RECORDS FOR THE EXERCISE below:

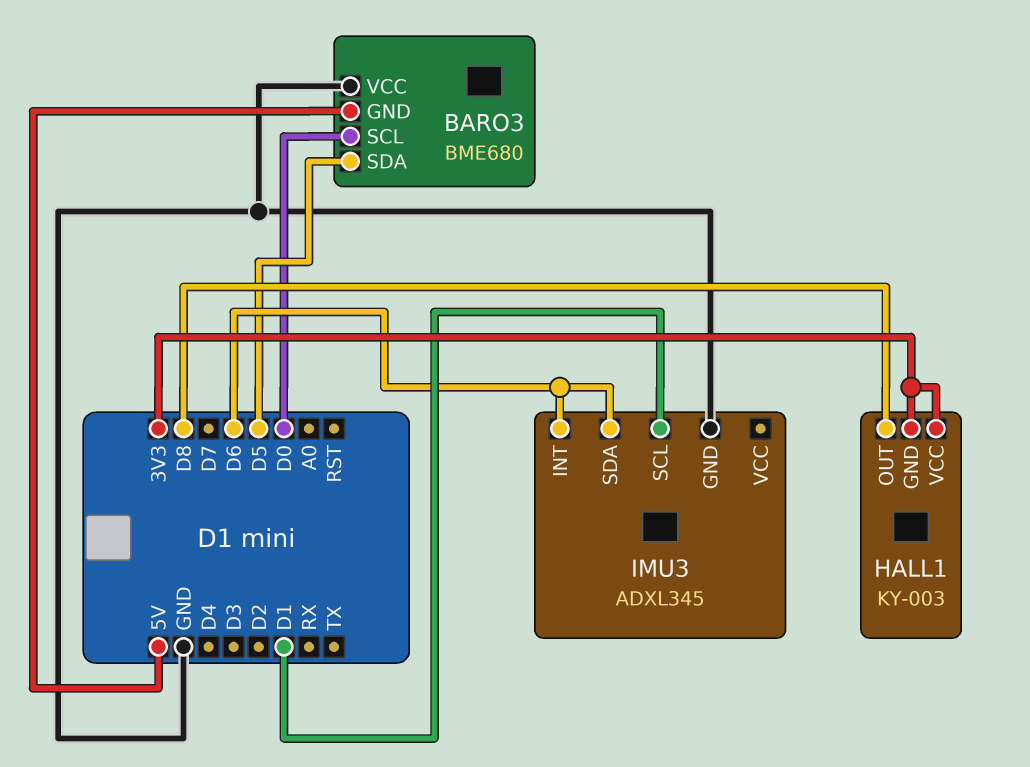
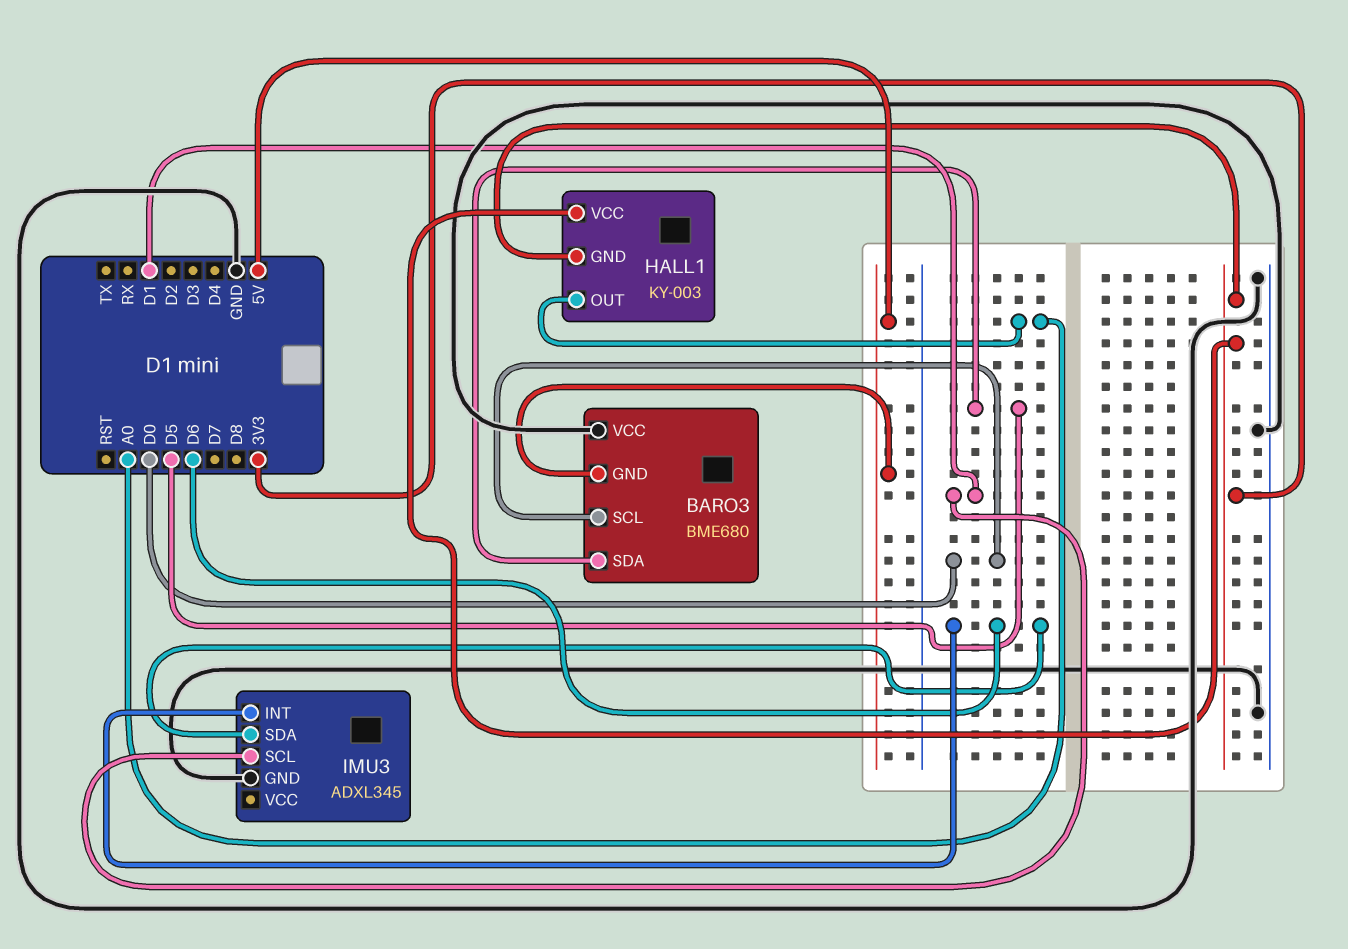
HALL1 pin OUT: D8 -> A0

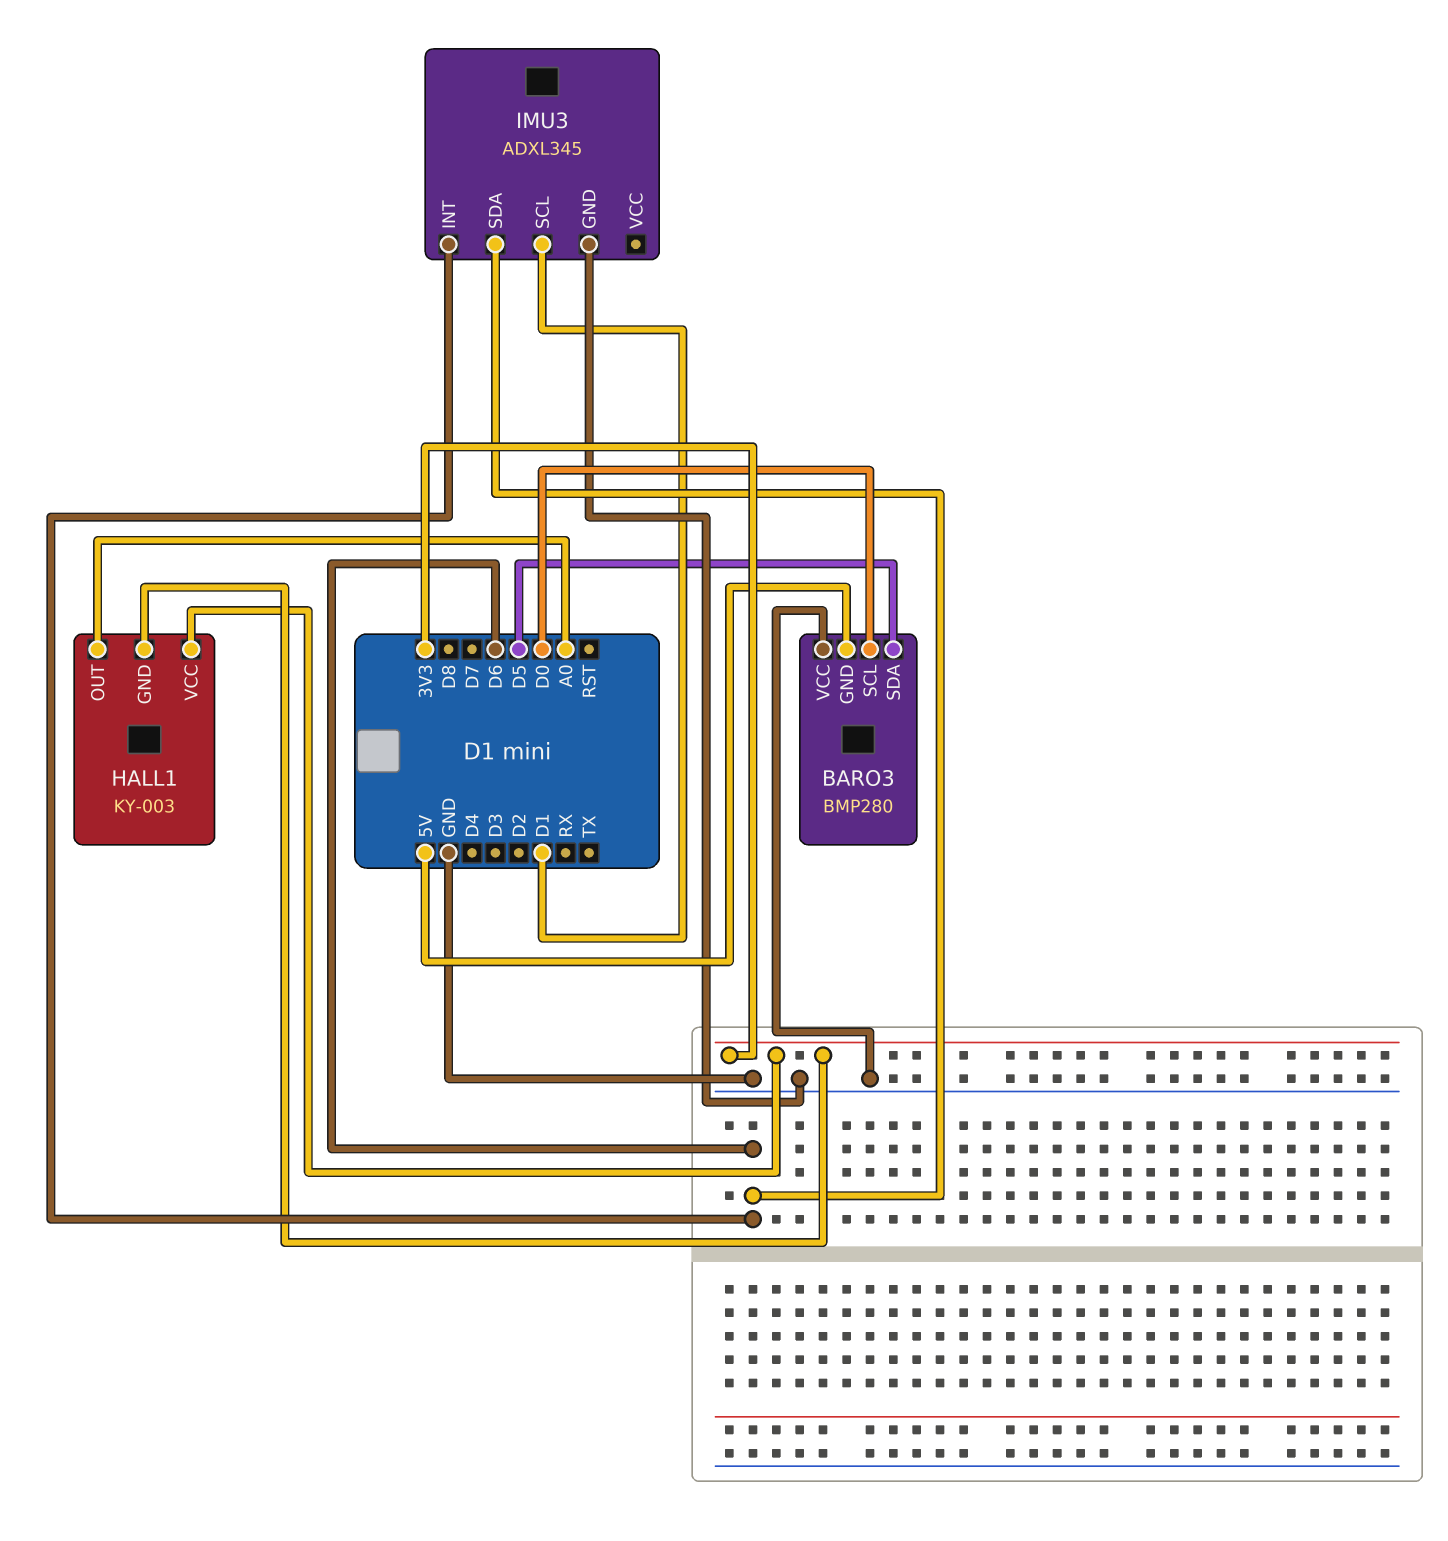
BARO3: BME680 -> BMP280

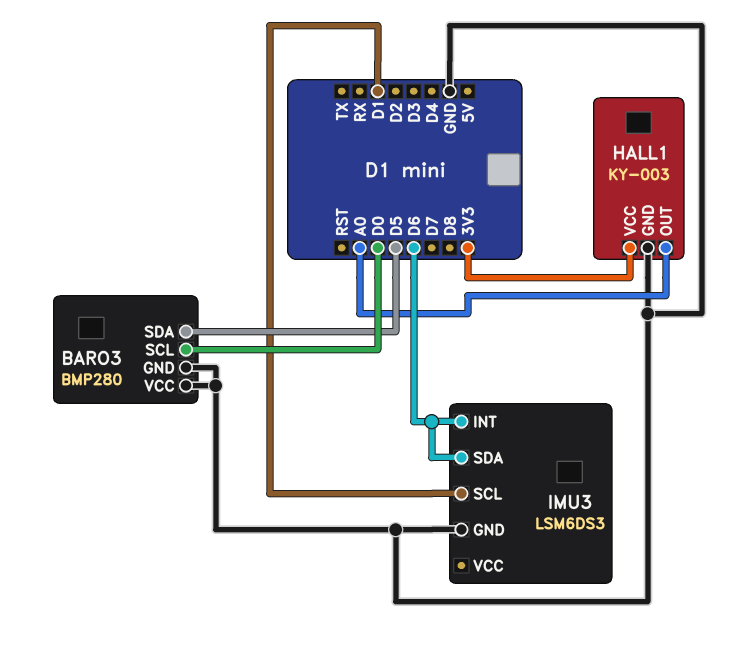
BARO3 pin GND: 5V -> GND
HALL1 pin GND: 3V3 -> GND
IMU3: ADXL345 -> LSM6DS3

End of RECORDS FOR THE EXERCISE.

- WORK TO BE COMPLETED -
Print all entries exactly. The images do not belong in the copy.

- EXERCISE RESPONSE -
HALL1 pin OUT: D8 -> A0

BARO3: BME680 -> BMP280

BARO3 pin GND: 5V -> GND
HALL1 pin GND: 3V3 -> GND
IMU3: ADXL345 -> LSM6DS3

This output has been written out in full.